> **ASSIGNMENT**
Below are the entries; state how many of their lines contain the string "minus", and nothing more.

> **SUPPLIED MATERIAL**
Content starts
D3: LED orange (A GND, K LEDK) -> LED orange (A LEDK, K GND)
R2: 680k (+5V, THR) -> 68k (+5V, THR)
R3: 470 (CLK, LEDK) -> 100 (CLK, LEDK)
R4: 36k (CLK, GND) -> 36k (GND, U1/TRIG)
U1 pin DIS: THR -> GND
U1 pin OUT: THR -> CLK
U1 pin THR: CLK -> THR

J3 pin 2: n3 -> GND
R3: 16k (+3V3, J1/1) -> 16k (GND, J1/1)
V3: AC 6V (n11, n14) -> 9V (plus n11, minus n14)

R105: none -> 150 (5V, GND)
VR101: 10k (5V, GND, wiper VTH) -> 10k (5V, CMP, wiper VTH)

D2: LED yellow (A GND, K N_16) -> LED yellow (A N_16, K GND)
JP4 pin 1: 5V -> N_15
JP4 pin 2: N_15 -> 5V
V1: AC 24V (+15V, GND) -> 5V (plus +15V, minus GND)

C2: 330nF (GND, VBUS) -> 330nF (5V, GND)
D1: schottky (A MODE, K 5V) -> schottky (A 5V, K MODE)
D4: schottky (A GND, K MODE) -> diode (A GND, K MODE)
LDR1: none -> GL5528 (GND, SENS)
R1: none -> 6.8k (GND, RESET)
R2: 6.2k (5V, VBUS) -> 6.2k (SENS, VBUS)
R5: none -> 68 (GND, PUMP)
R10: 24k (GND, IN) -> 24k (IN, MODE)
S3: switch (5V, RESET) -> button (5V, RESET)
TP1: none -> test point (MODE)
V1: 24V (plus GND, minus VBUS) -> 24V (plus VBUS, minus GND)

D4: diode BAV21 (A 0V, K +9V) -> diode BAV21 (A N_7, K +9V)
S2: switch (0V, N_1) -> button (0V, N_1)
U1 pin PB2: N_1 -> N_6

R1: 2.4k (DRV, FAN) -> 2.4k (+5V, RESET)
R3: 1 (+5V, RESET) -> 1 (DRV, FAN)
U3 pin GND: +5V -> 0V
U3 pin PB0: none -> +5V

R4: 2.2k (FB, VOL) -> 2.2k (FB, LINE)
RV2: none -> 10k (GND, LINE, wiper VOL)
Content ends
> **SOLUTION**
3